*Data section*
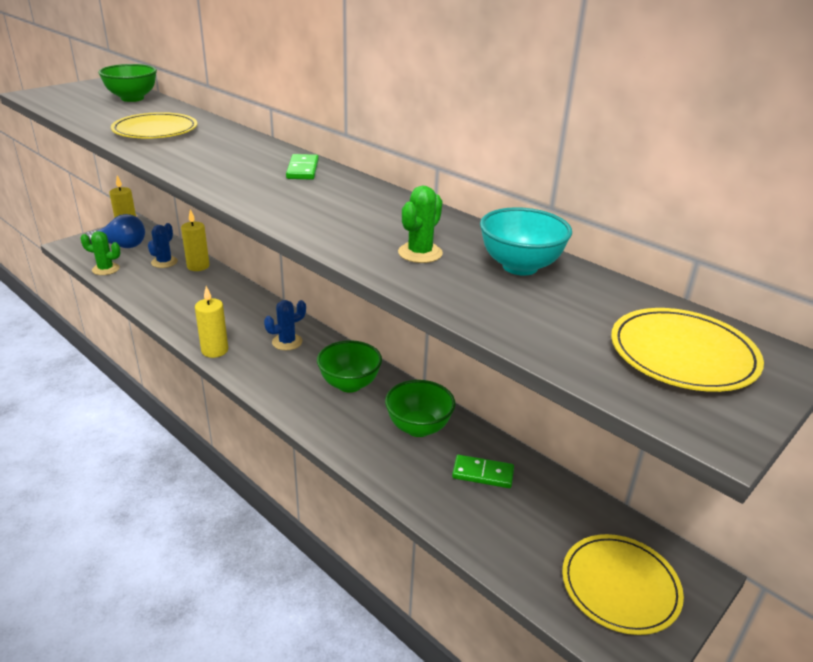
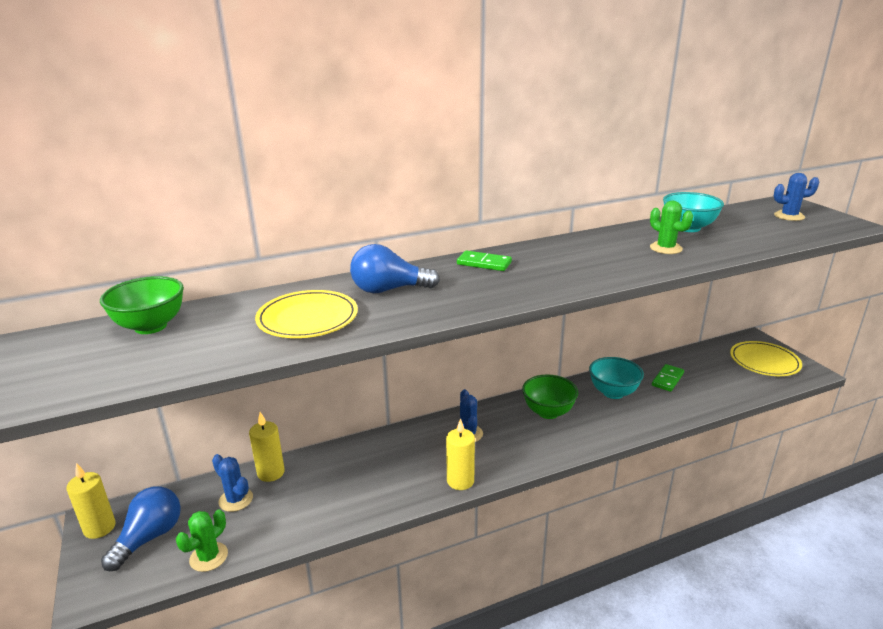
camera: 65 degrees left, 5 degrees down
(220, 145) = (389, 290): none -> blue light bulb
(418, 428) = (613, 393): green bowl -> turquoise bowl
(682, 354) = (789, 216): yellow plate -> blue cactus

*Problem details*
Each line of the data above should be reproduced without alteration, and no picture should appear in the copy.

*Result for this task*
camera: 65 degrees left, 5 degrees down
(220, 145) = (389, 290): none -> blue light bulb
(418, 428) = (613, 393): green bowl -> turquoise bowl
(682, 354) = (789, 216): yellow plate -> blue cactus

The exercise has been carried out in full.